YOUR ASSIGNMENT
Repeat the listing verbatim. Drop any pictures.

GIVEN RECORDS
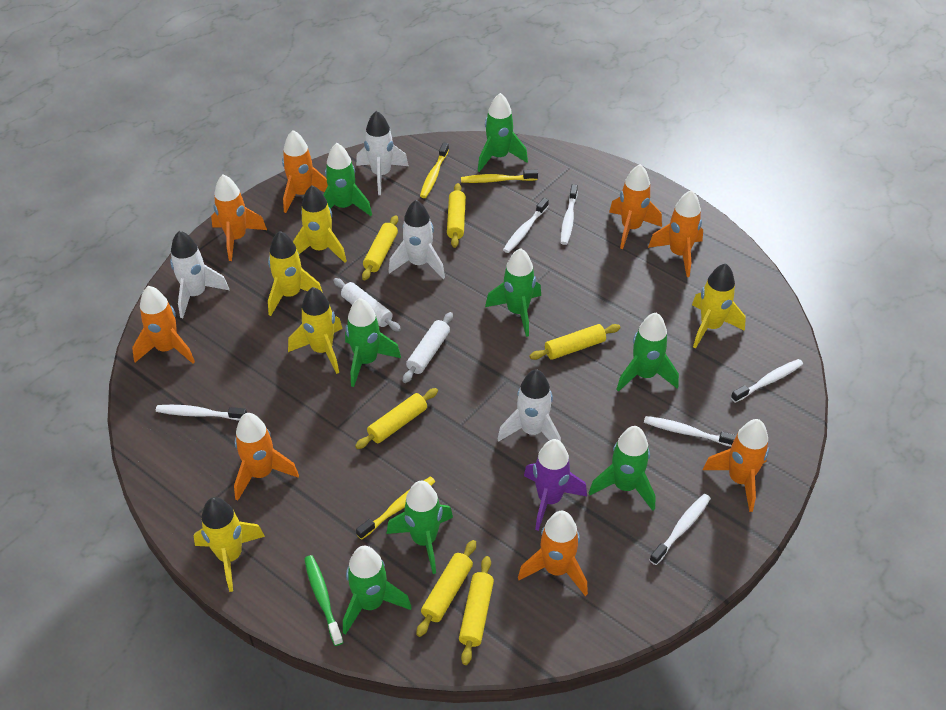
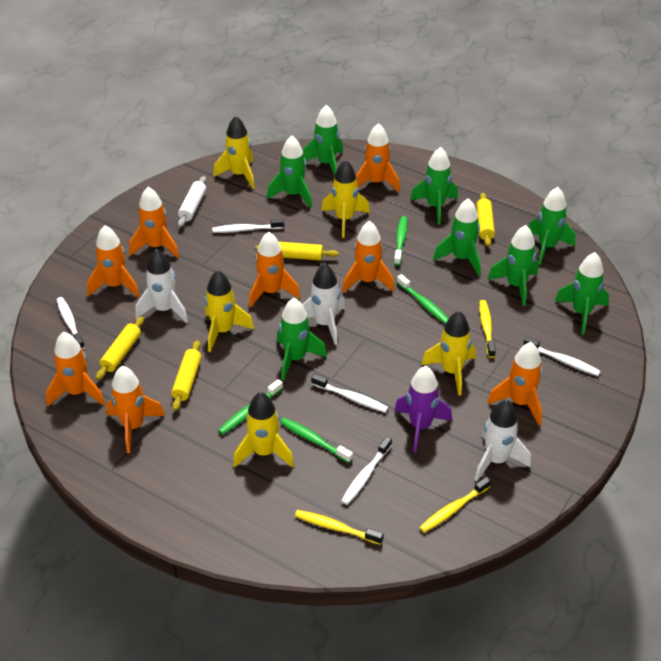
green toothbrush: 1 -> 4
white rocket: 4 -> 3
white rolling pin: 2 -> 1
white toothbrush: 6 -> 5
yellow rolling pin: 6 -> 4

ANSWER TO THIS PROBLEM
green toothbrush: 1 -> 4
white rocket: 4 -> 3
white rolling pin: 2 -> 1
white toothbrush: 6 -> 5
yellow rolling pin: 6 -> 4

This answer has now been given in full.